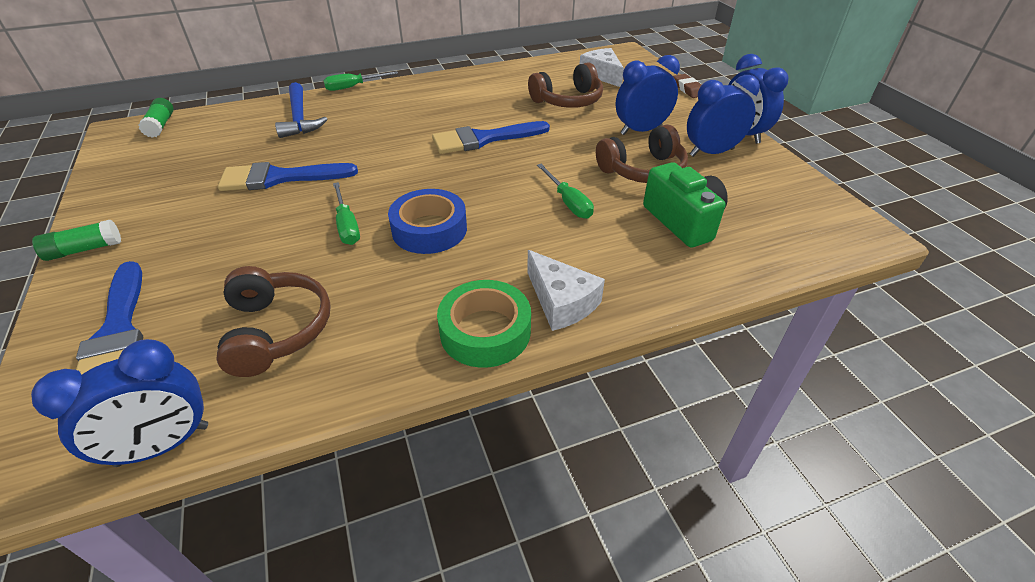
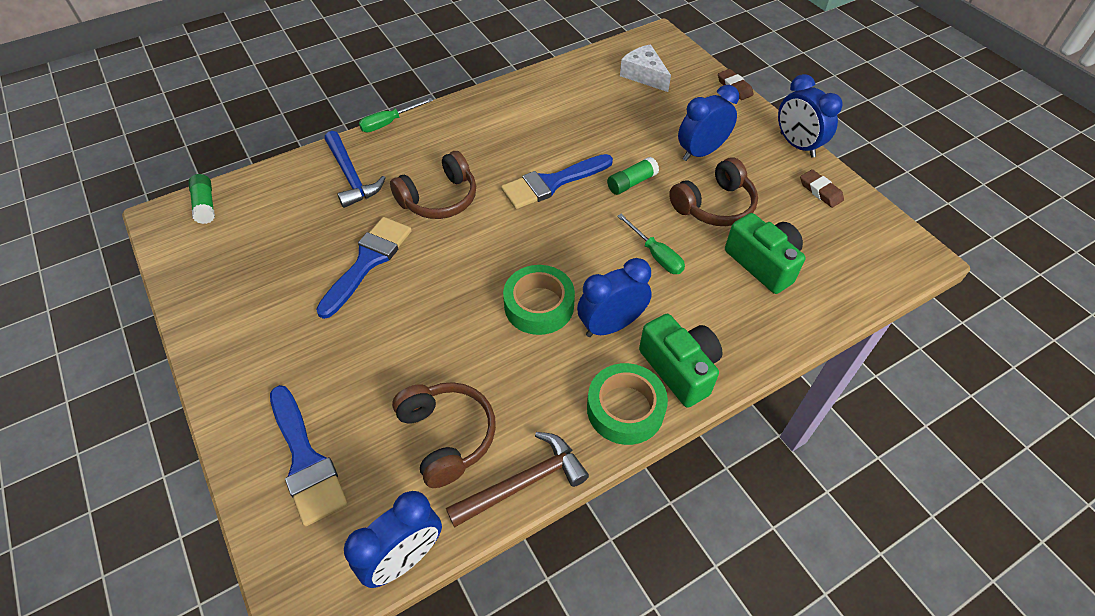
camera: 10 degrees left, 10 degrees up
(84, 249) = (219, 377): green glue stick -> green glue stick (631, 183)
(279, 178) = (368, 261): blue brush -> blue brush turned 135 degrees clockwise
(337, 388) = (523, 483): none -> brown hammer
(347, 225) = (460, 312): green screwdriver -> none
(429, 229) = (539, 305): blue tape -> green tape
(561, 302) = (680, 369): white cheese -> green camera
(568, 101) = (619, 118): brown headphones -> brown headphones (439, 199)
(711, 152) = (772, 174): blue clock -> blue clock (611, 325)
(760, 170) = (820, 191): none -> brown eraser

--- --- ---

WHAT YOU SHOULD DO
Repeat each line of the material, unaltered, from the first through the line with "(429, 229) = (539, 305): blue", and include no pictures.

SOLVED EXERCISE
camera: 10 degrees left, 10 degrees up
(84, 249) = (219, 377): green glue stick -> green glue stick (631, 183)
(279, 178) = (368, 261): blue brush -> blue brush turned 135 degrees clockwise
(337, 388) = (523, 483): none -> brown hammer
(347, 225) = (460, 312): green screwdriver -> none
(429, 229) = (539, 305): blue tape -> green tape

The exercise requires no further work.